__What you will do__: Write out the full listing exactly as given, minus the images.

__Records supplied__:
=======

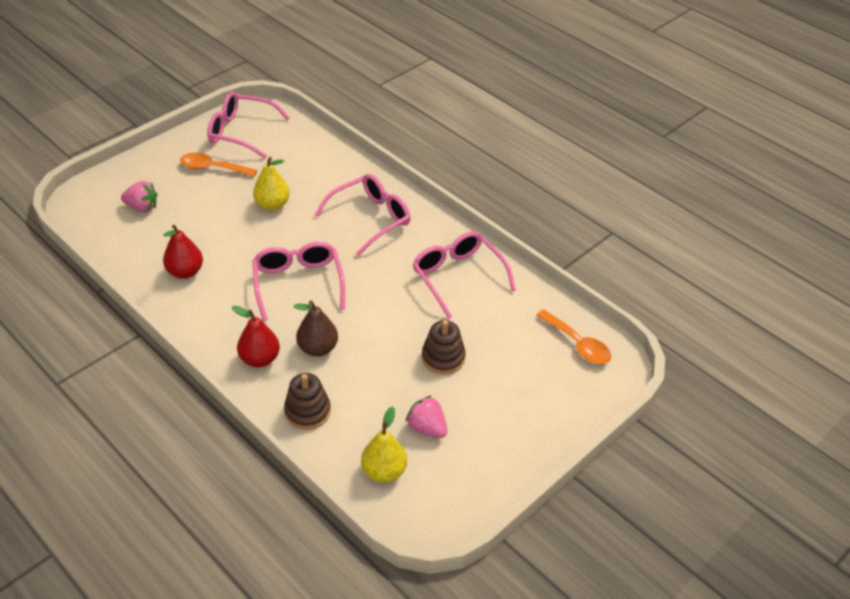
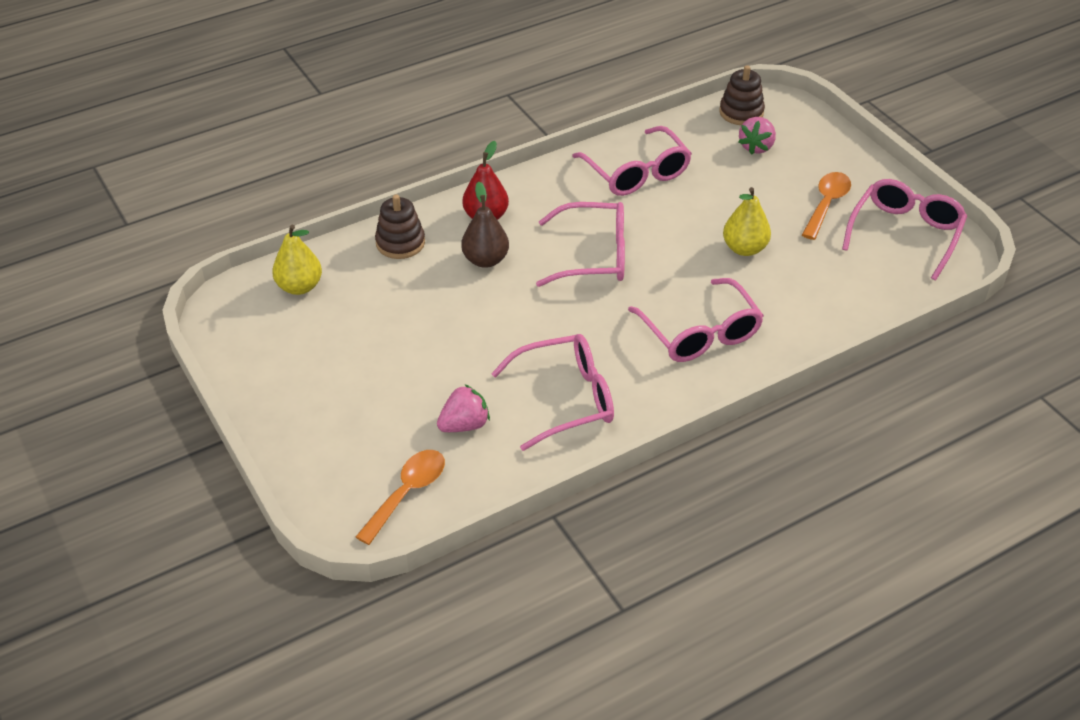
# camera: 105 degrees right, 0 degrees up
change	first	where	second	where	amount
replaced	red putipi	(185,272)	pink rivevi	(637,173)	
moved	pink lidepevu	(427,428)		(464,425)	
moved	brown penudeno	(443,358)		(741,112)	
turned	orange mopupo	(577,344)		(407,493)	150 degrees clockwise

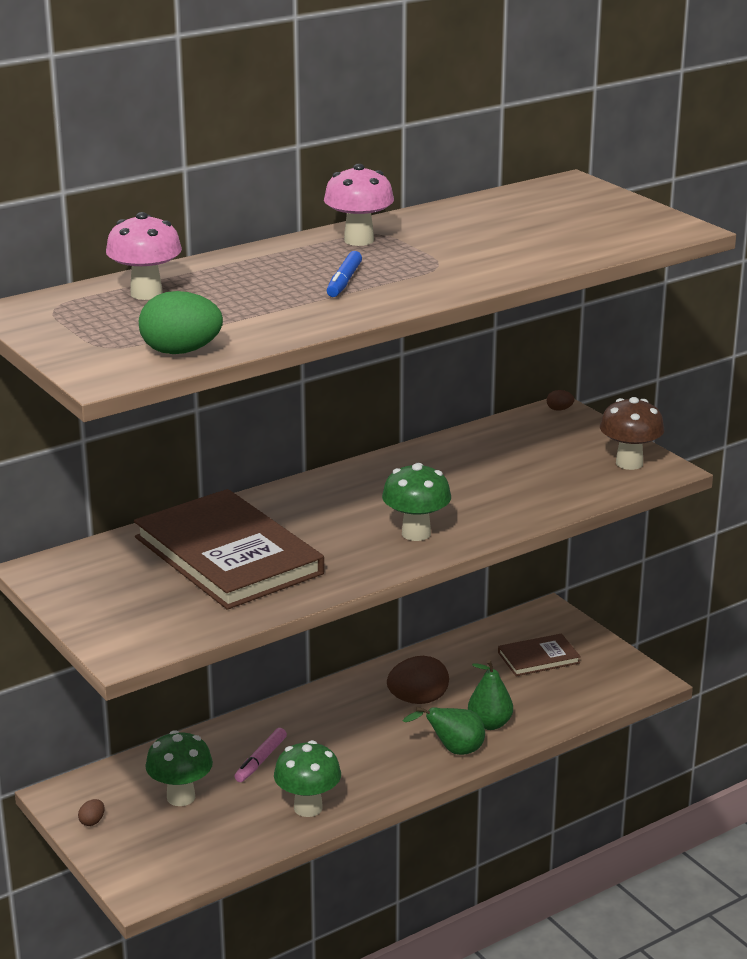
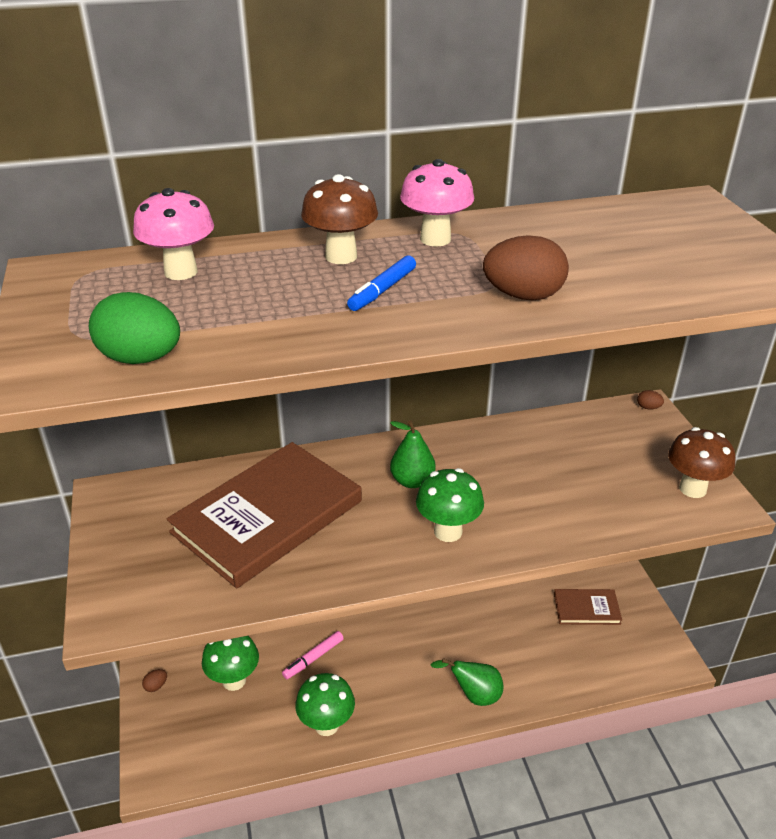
# camera: 20 degrees right, 10 degrees up
change	first	where	second	where	amount
turned	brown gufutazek	(228,555)		(268,517)	60 degrees clockwise
moved	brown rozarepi	(418,700)		(523,296)	
moved	green putipi	(490,724)		(412,481)	
added			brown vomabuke	(341,256)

=======

__Result for this exercise__:
# camera: 105 degrees right, 0 degrees up
change	first	where	second	where	amount
replaced	red putipi	(185,272)	pink rivevi	(637,173)	
moved	pink lidepevu	(427,428)		(464,425)	
moved	brown penudeno	(443,358)		(741,112)	
turned	orange mopupo	(577,344)		(407,493)	150 degrees clockwise

# camera: 20 degrees right, 10 degrees up
change	first	where	second	where	amount
turned	brown gufutazek	(228,555)		(268,517)	60 degrees clockwise
moved	brown rozarepi	(418,700)		(523,296)	
moved	green putipi	(490,724)		(412,481)	
added			brown vomabuke	(341,256)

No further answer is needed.